• Exercise aim
Skip the pictures. Copy all the rest of the records down exactly.

= Beginning of Section =

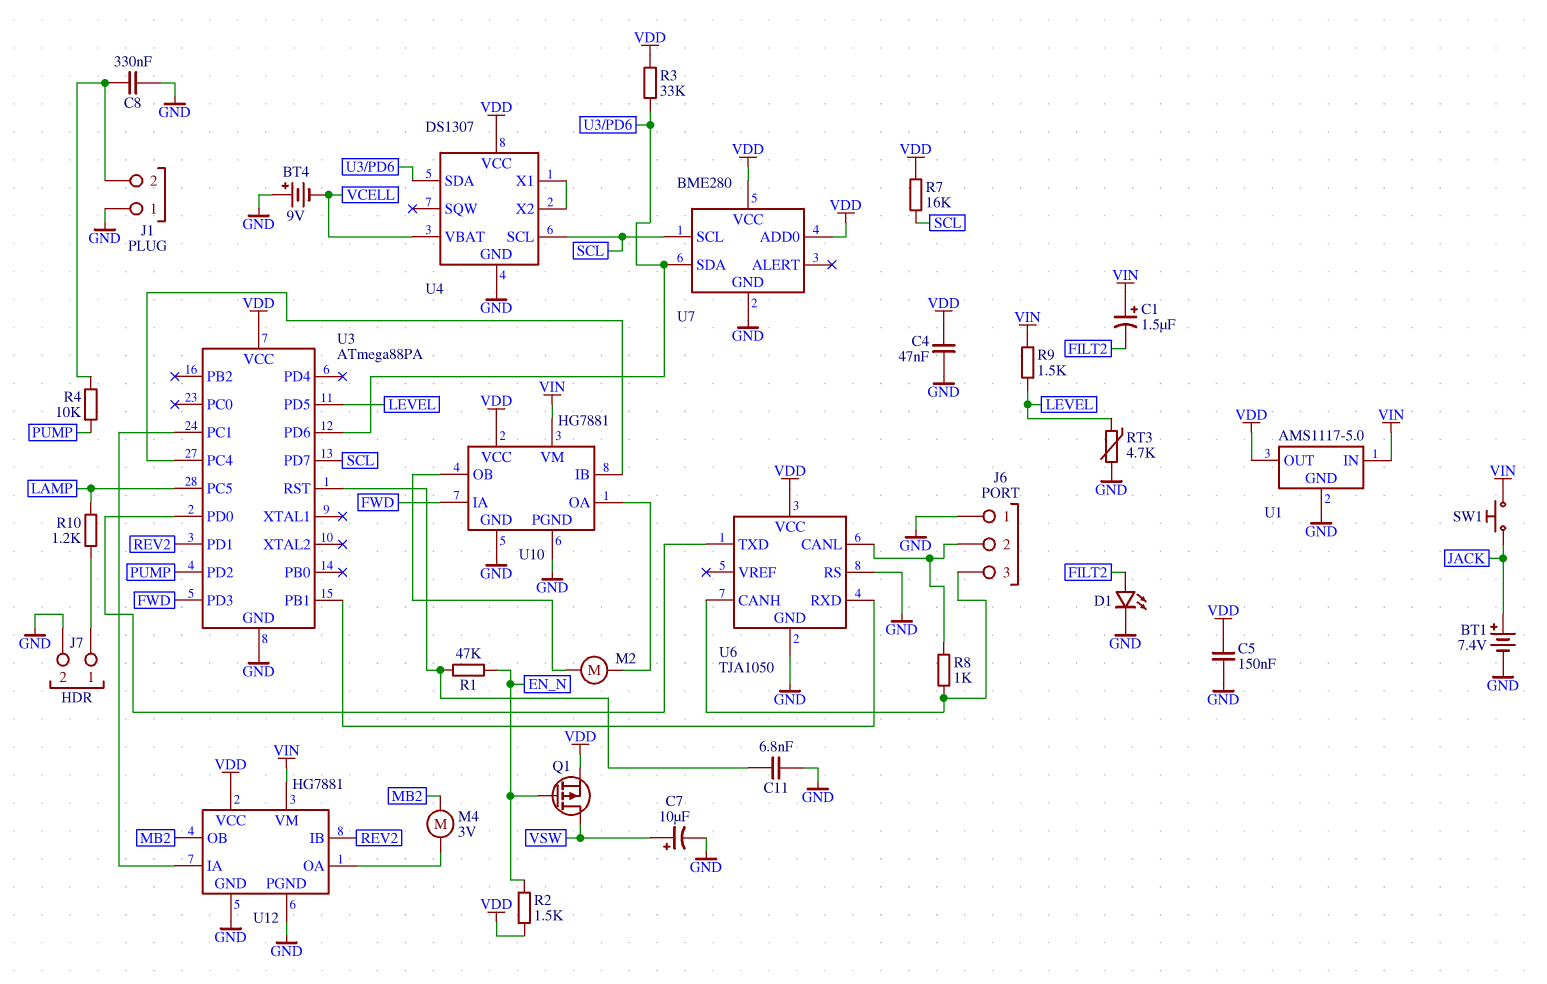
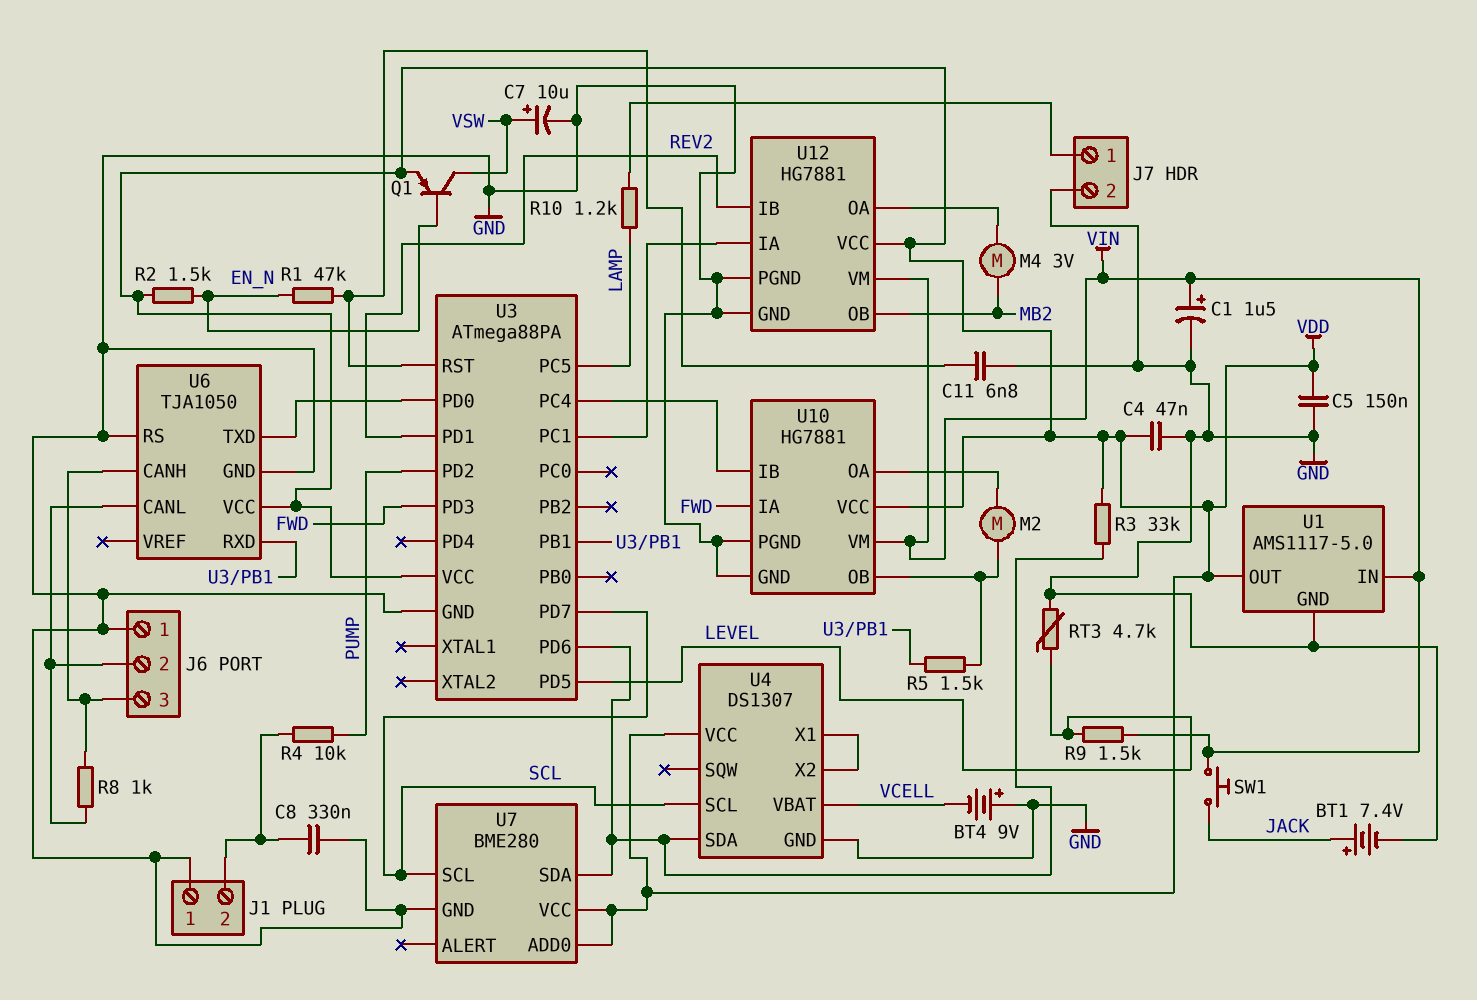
C1: 1.5uF (plus VIN, minus FILT2) -> 1.5uF (plus VIN, minus GND)
D1: LED (A FILT2, K GND) -> none
Q1: PMOS (G EN_N, D VSW, S VDD) -> PNP (B EN_N, C VSW, E VDD)
R5: none -> 1.5k (U3/PB1, U10/OB)
R7: 16k (SCL, VDD) -> none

= End of Section =

• Solution to this exercise
C1: 1.5uF (plus VIN, minus FILT2) -> 1.5uF (plus VIN, minus GND)
D1: LED (A FILT2, K GND) -> none
Q1: PMOS (G EN_N, D VSW, S VDD) -> PNP (B EN_N, C VSW, E VDD)
R5: none -> 1.5k (U3/PB1, U10/OB)
R7: 16k (SCL, VDD) -> none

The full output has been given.